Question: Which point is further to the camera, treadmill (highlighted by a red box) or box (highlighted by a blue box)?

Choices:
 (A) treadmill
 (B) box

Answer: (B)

**TASK TO CARRY OUT:** Swap every "treadmill" in the entries for "bench" and leave everything else unchanged.

**WRITTEN SOLUTION:**
Question: Which point is further to the camera, bench (highlighted by a red box) or box (highlighted by a blue box)?

Choices:
 (A) bench
 (B) box

Answer: (B)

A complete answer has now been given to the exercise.